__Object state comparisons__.
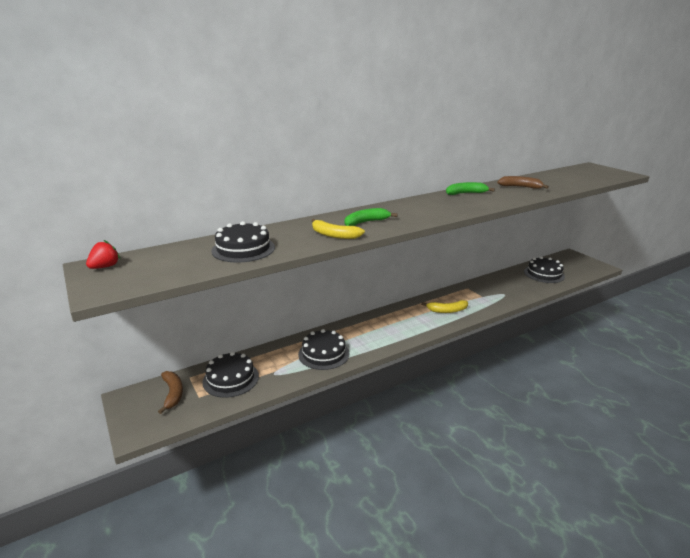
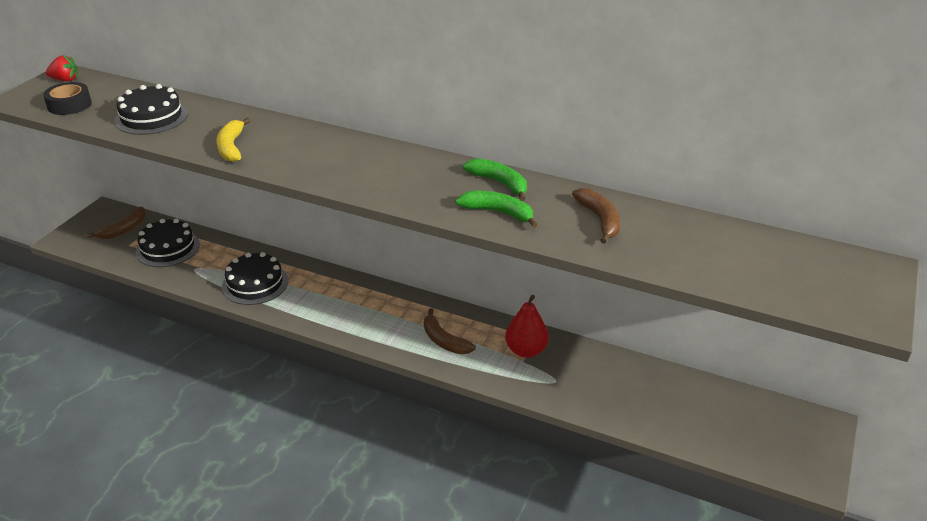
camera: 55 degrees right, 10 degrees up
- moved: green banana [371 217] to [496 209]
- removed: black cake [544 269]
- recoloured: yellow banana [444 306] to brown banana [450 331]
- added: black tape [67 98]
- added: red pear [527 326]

__WORK TO COMPLETE__.
The lines to reproduce run from the one that contains "- recoloured: yellow" through the last line above; copy them exactly.

__FINISHED EXERCISE__.
- recoloured: yellow banana [444 306] to brown banana [450 331]
- added: black tape [67 98]
- added: red pear [527 326]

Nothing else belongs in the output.